* **WHAT THE TASK REQUIRES**
Within the records, find every line that includes the word "purple" and copy it.
Segment Start: SOURCE MATERIAL
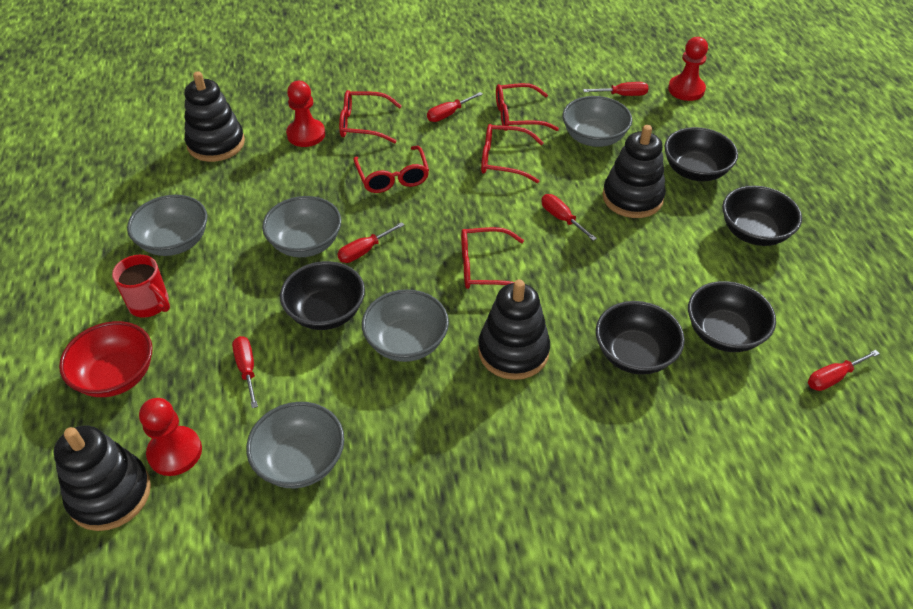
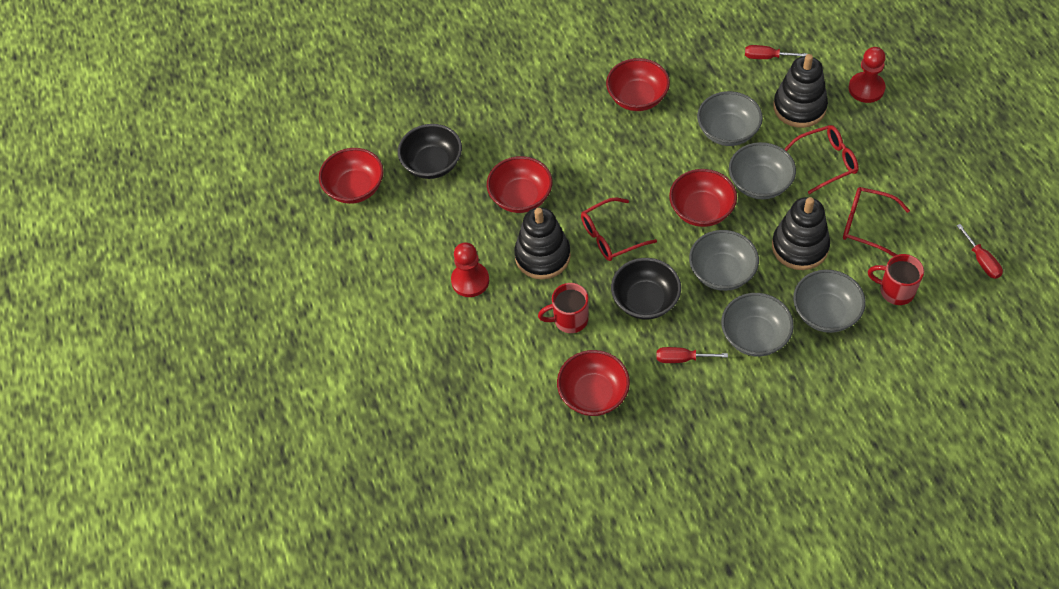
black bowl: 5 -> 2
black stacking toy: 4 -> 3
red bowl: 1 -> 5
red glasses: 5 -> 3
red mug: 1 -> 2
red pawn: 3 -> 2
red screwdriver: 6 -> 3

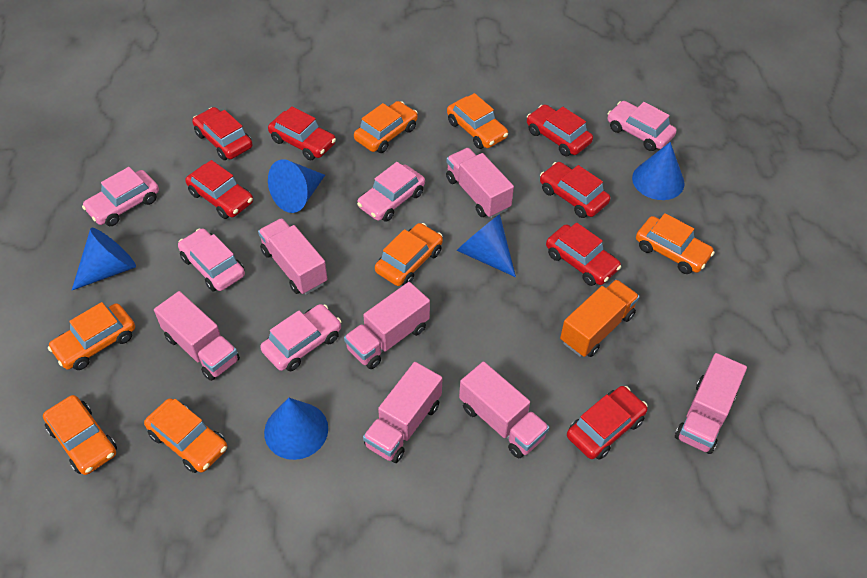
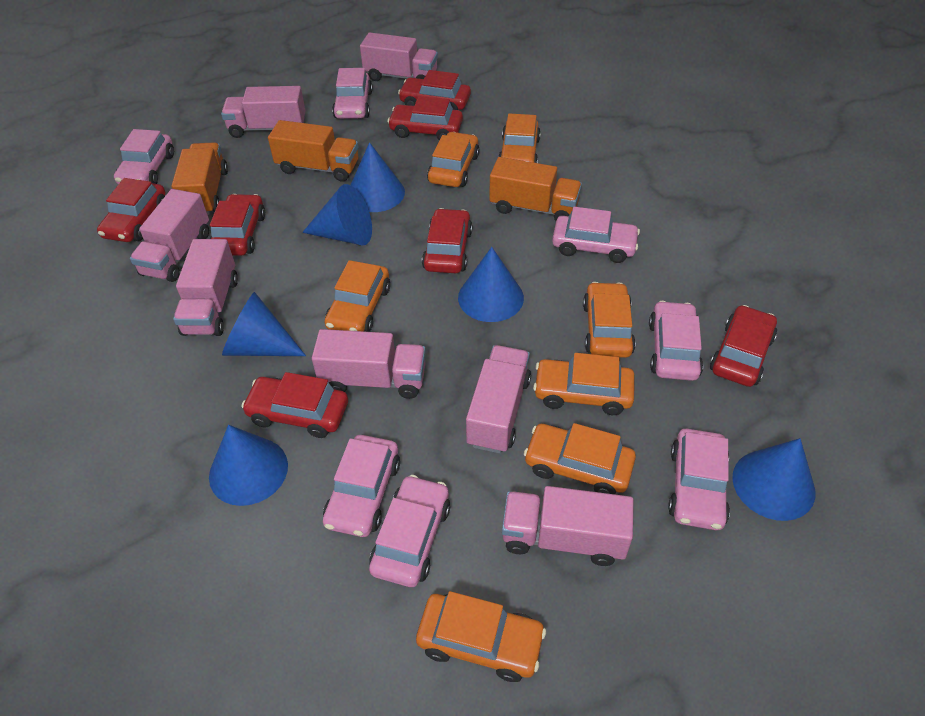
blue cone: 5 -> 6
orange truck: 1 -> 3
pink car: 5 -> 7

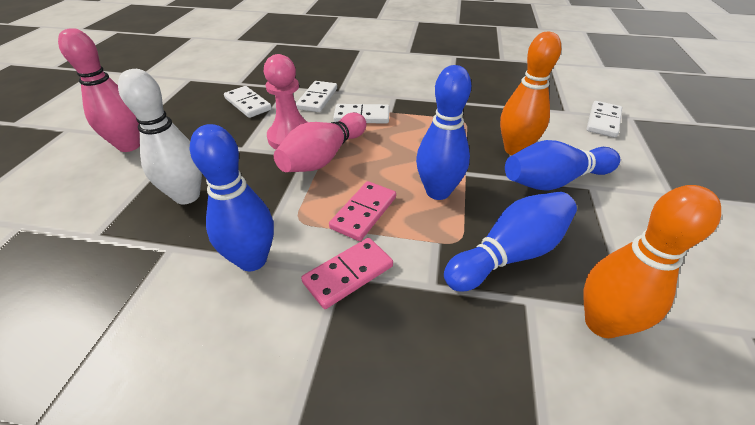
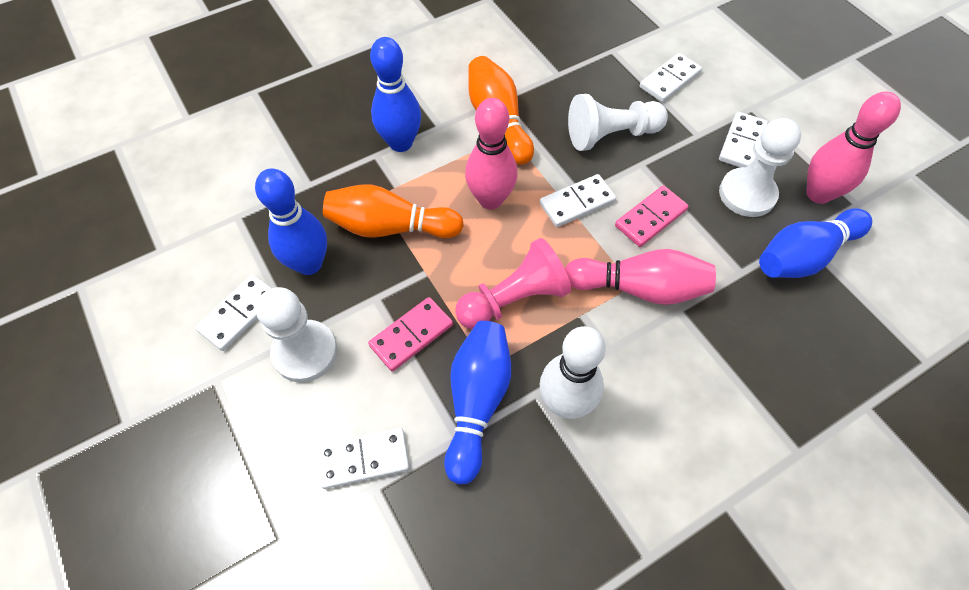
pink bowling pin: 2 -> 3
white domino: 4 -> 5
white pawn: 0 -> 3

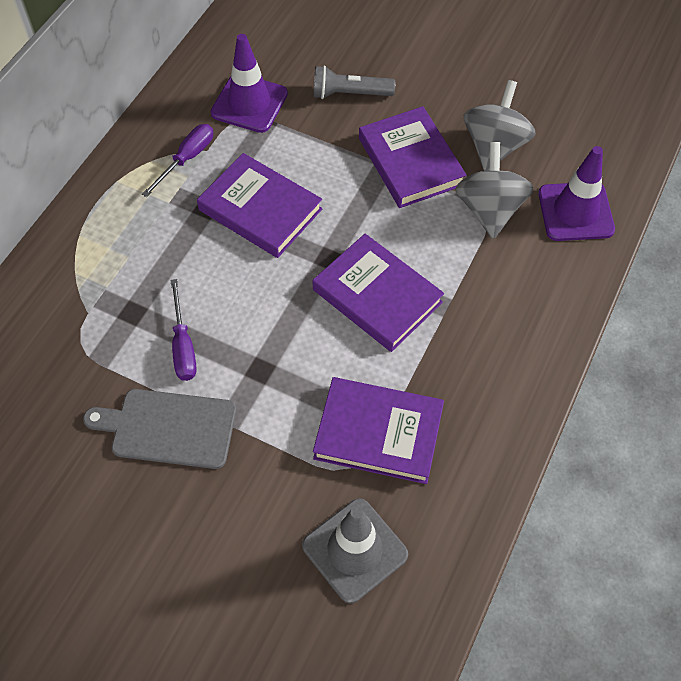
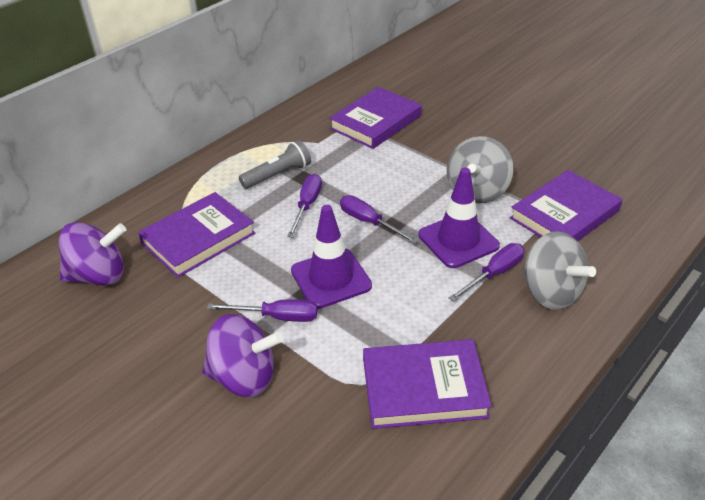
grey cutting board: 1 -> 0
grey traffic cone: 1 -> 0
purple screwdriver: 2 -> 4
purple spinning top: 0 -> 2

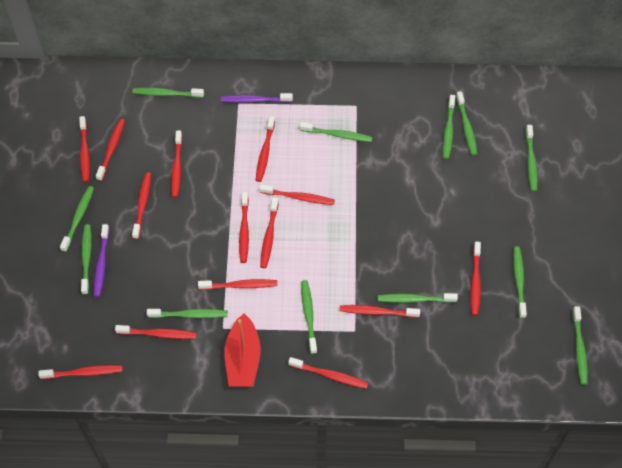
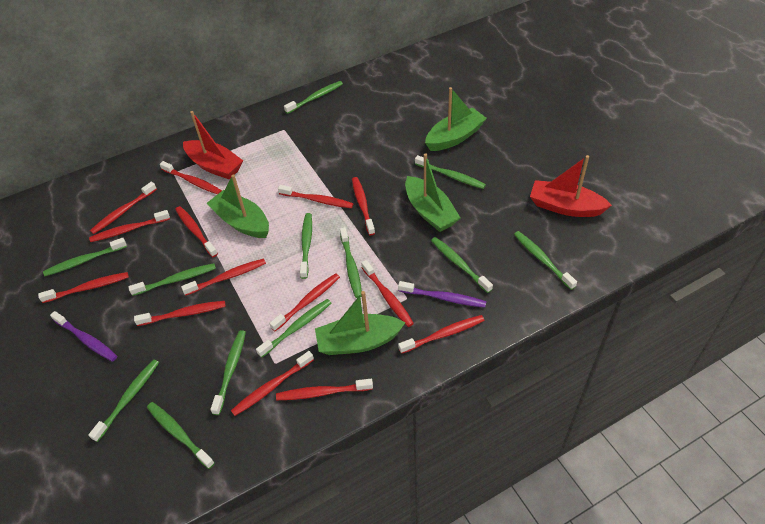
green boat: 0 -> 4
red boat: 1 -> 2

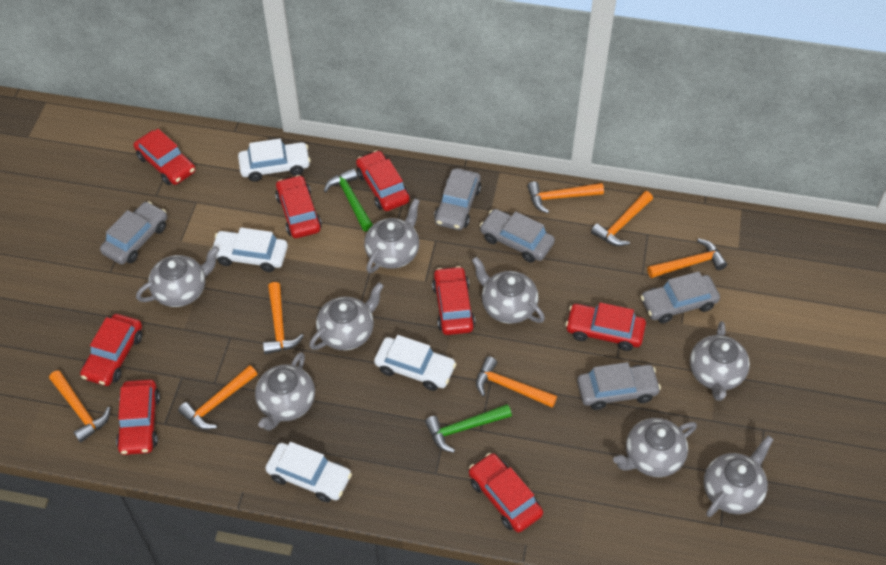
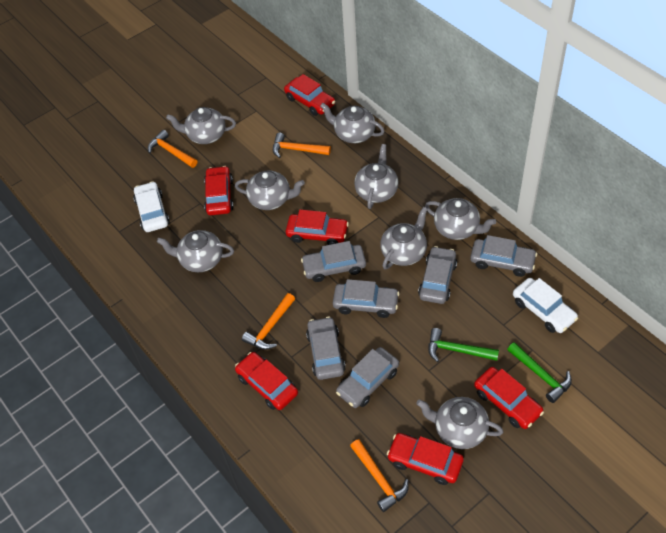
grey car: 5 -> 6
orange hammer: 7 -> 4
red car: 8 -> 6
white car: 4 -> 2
Segment End: SOURCE MATERIAL
* **TASK OUTPUT**
purple screwdriver: 2 -> 4
purple spinning top: 0 -> 2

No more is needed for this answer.